[Opening Given records section]

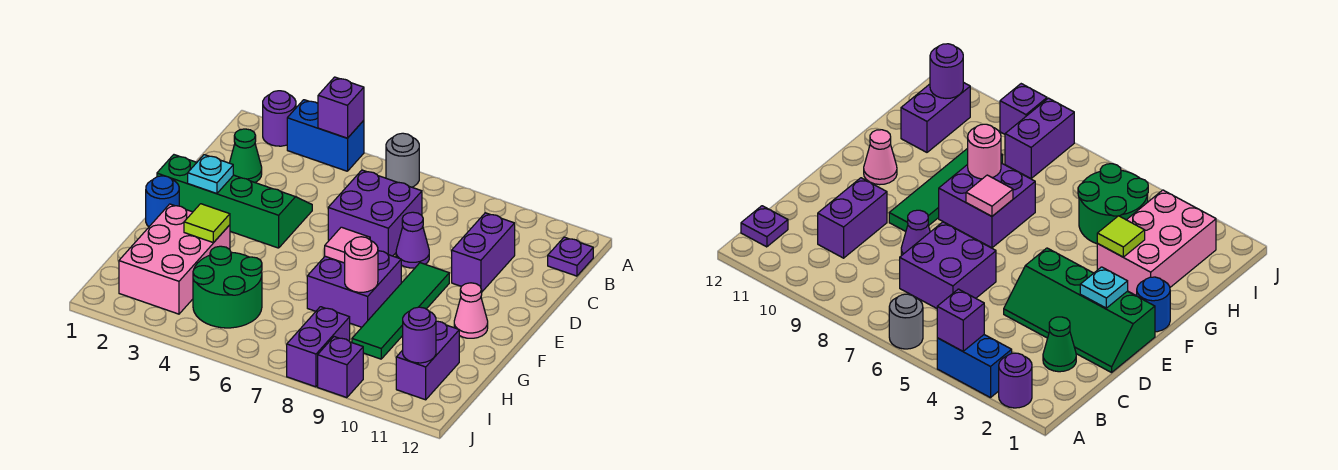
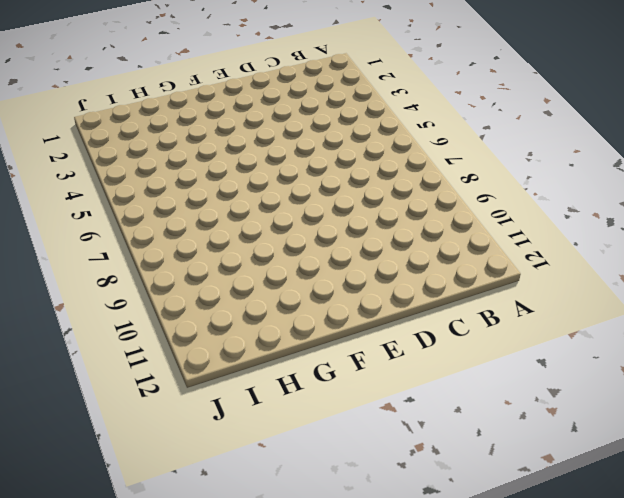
none -> purple round brick A2 level 1
none -> blue brick A3:A4 level 1
none -> grey round brick A6 level 1

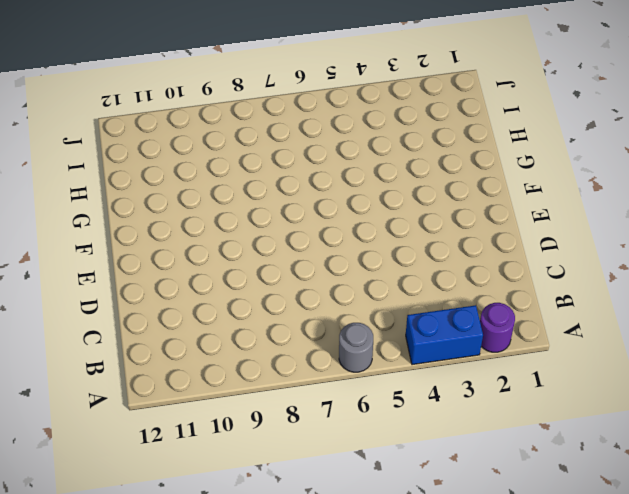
none -> purple plate B12 level 1
none -> green cone C2 level 1
none -> purple brick C6:D7 level 1

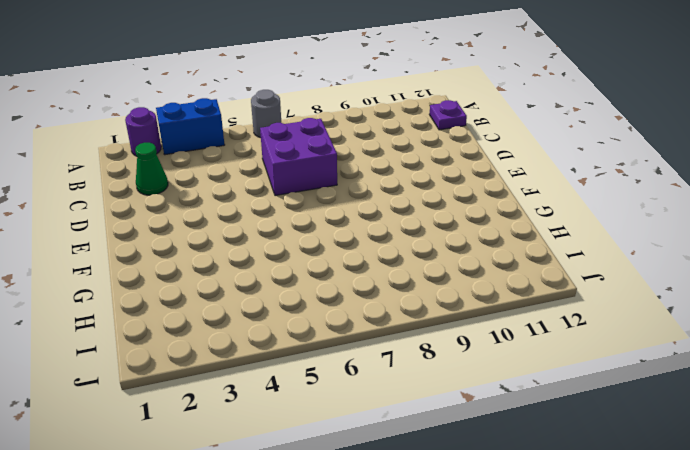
none -> purple brick C10:D10 level 1
none -> green slope D1:E4 level 1 top E
none -> purple cone D8 level 1

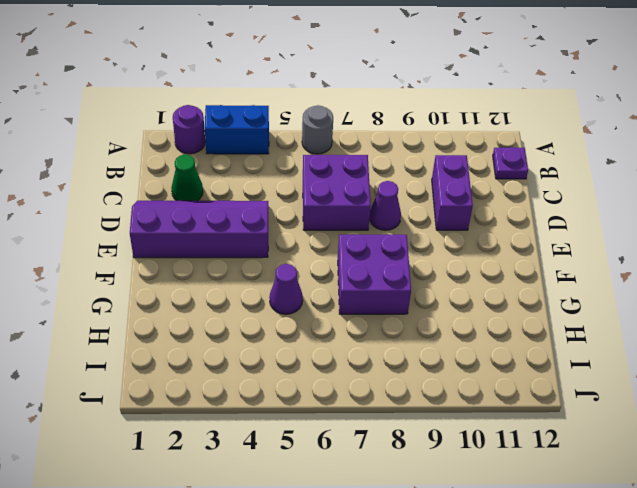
purple slope D1:E4 level 1 top E -> green slope D1:E4 level 1 top E
purple cone G5 level 1 -> none
none -> green tile E9:H9 level 1
none -> blue round brick F1 level 1
none -> pink cone F11 level 1

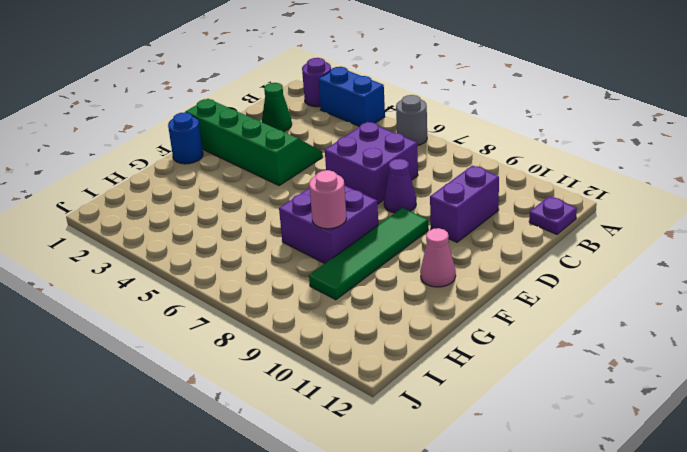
none -> pink brick G2:I3 level 1
none -> green round brick H4:I5 level 1
none -> purple brick H11:I11 level 1

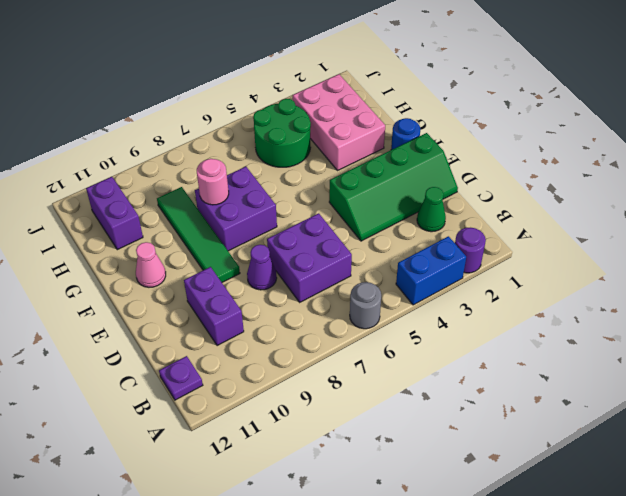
none -> purple brick I8:J8 level 1
none -> purple brick J9 level 1
none -> purple brick A4 level 2

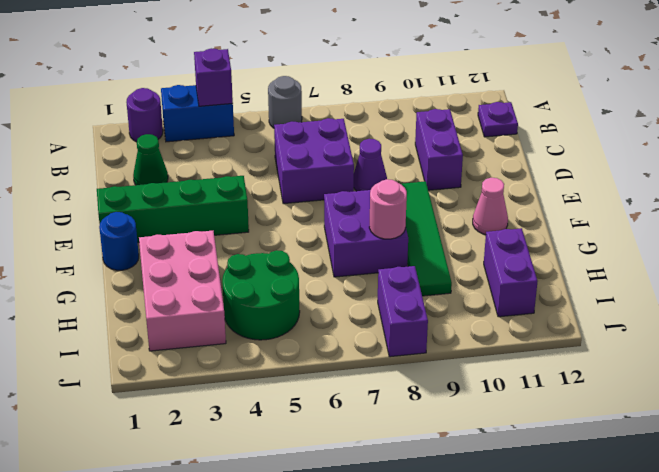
none -> purple brick J9 level 1
none -> cyan plate E2 level 2
none -> pink tile F7 level 2

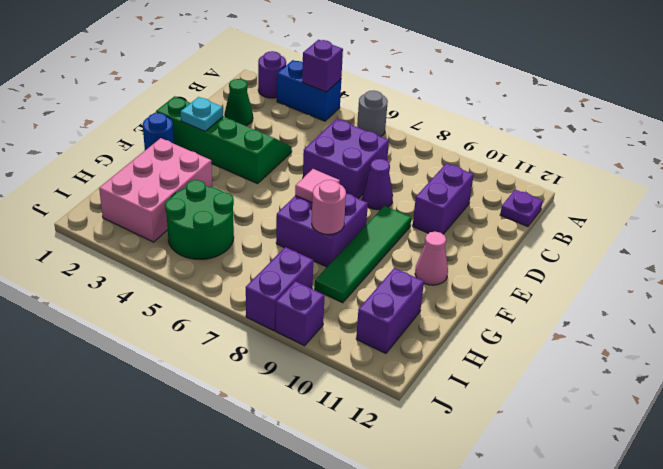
none -> lime tile G3 level 2
none -> purple round brick I11 level 2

[Closing Given records section]

== Exercise goal ==
Would you filter the records and copy each line that contains the word "cone"?

== Solution to the exercise ==
none -> green cone C2 level 1
none -> purple cone D8 level 1
purple cone G5 level 1 -> none
none -> pink cone F11 level 1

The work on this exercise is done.